* [Work instructions]: Reproduce exactly, from the data that follows, the line with "camera: 130 degrees right, 10 degrees up", the line with "red strawberry [527,707,566,754]", and every line that lies between them.
━━━━━ Material provided ━━━━━
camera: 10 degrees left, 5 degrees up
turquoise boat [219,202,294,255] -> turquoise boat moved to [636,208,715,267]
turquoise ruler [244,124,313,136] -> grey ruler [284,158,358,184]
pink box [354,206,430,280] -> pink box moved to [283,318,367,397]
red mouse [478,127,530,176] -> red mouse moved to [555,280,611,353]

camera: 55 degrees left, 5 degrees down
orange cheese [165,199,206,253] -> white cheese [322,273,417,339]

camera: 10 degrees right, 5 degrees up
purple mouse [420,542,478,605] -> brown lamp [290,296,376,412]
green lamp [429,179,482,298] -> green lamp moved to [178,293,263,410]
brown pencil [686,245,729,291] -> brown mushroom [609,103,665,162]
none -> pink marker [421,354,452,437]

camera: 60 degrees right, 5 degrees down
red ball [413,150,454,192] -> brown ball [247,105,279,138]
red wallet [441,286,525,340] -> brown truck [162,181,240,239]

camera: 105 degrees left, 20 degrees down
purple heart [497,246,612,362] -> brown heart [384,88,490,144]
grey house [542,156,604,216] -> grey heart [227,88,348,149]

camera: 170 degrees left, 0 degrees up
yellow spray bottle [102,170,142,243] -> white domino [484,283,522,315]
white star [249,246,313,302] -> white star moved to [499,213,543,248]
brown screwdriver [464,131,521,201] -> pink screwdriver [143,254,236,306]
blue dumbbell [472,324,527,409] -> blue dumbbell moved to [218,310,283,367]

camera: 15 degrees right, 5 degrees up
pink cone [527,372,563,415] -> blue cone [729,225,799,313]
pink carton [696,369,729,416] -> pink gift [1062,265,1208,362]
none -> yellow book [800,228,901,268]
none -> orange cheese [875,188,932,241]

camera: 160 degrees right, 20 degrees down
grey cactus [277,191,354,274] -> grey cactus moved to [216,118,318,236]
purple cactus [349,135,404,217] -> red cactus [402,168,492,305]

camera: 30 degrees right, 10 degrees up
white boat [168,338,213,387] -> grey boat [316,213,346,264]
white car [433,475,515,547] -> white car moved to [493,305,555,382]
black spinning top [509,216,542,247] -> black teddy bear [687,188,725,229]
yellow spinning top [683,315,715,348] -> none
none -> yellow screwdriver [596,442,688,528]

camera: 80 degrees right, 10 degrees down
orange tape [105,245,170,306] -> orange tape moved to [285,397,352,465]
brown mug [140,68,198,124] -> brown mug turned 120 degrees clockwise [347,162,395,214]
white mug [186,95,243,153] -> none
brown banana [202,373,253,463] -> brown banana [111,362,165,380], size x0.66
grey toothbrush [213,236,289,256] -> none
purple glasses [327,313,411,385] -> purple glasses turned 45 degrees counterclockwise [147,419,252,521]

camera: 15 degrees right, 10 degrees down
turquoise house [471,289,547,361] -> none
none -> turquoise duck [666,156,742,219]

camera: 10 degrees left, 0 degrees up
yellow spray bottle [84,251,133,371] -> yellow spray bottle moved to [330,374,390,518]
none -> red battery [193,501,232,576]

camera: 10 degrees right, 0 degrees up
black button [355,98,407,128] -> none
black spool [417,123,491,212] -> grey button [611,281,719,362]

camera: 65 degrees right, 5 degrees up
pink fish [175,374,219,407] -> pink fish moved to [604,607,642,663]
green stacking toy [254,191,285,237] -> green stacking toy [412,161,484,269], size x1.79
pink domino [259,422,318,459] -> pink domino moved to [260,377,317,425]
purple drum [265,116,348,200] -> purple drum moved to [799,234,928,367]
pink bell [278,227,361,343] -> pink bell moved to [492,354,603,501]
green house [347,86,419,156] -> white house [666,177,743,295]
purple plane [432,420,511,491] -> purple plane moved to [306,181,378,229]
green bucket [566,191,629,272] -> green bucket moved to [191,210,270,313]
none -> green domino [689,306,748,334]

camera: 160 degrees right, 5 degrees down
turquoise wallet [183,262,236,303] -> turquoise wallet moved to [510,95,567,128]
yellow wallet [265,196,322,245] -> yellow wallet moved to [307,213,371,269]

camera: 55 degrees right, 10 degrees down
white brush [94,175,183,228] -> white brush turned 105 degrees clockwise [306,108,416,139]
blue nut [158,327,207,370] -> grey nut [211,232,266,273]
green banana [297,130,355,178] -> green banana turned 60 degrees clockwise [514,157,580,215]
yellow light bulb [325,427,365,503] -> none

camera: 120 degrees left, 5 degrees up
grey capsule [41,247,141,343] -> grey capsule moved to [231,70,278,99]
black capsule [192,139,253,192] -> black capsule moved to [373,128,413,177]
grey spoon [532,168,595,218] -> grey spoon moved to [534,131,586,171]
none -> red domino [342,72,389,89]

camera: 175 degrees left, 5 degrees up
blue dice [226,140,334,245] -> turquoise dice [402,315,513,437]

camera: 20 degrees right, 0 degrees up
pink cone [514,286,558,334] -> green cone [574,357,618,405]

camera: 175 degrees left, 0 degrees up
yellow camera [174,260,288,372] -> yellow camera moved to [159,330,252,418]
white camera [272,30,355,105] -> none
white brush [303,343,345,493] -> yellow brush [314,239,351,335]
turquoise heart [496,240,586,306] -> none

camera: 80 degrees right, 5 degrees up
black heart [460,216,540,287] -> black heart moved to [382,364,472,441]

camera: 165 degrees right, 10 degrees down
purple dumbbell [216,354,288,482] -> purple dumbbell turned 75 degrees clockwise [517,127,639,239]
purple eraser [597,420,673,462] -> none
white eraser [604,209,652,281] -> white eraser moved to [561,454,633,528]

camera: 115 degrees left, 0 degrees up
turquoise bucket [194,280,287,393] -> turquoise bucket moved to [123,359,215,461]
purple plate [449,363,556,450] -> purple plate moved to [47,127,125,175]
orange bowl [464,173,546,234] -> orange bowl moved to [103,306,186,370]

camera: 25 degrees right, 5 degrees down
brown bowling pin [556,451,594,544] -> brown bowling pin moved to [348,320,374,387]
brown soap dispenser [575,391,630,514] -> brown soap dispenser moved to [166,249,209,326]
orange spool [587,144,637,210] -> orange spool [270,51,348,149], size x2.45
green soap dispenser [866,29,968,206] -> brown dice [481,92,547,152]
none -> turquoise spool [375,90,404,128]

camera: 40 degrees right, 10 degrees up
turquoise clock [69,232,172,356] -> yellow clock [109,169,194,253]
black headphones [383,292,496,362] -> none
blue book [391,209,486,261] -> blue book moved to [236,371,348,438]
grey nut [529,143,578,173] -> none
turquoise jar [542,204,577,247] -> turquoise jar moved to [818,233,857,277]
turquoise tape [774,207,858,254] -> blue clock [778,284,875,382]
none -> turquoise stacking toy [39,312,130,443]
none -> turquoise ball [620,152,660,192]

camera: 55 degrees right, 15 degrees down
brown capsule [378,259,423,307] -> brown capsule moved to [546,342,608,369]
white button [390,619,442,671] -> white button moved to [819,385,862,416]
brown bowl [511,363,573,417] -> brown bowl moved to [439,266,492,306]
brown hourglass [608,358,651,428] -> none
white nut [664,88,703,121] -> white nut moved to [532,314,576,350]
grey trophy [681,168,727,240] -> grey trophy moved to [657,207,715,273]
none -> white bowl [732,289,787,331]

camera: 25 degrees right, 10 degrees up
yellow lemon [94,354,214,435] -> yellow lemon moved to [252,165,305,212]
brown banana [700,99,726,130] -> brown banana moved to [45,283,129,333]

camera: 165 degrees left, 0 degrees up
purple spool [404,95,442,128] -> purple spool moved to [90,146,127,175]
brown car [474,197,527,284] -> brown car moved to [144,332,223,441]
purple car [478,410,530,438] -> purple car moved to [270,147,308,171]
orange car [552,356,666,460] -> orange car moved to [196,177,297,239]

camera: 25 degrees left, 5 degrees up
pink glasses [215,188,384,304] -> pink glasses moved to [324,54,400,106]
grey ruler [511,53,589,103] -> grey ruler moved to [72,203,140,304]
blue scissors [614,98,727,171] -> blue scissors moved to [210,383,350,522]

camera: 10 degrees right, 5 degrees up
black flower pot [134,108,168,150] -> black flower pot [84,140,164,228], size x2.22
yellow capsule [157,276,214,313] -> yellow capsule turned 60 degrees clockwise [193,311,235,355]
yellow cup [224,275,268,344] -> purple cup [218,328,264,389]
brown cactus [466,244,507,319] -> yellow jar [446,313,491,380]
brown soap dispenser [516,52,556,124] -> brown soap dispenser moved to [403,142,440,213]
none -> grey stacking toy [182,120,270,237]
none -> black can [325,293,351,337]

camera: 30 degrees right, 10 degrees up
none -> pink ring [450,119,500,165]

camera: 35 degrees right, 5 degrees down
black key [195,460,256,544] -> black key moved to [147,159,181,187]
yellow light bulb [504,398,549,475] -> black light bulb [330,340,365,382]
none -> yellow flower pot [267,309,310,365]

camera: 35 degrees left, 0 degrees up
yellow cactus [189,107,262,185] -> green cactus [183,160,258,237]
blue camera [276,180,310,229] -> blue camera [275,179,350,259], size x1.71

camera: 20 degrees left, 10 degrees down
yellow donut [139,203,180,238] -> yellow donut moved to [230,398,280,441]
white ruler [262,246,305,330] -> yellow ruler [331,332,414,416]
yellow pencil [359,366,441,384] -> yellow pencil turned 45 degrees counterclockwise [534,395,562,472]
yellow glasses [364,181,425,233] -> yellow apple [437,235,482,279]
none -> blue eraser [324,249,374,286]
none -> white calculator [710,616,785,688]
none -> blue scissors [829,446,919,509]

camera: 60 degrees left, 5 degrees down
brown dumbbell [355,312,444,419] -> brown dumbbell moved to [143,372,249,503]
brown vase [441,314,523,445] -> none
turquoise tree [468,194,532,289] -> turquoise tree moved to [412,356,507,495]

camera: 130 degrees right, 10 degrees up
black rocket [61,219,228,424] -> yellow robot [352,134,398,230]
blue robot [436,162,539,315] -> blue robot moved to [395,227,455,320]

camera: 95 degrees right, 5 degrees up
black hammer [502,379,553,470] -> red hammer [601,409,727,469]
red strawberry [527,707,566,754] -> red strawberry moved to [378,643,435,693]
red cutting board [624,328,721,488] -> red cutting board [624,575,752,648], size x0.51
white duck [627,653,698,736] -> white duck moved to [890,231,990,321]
━━━━━
* [The answer]:
camera: 130 degrees right, 10 degrees up
black rocket [61,219,228,424] -> yellow robot [352,134,398,230]
blue robot [436,162,539,315] -> blue robot moved to [395,227,455,320]

camera: 95 degrees right, 5 degrees up
black hammer [502,379,553,470] -> red hammer [601,409,727,469]
red strawberry [527,707,566,754] -> red strawberry moved to [378,643,435,693]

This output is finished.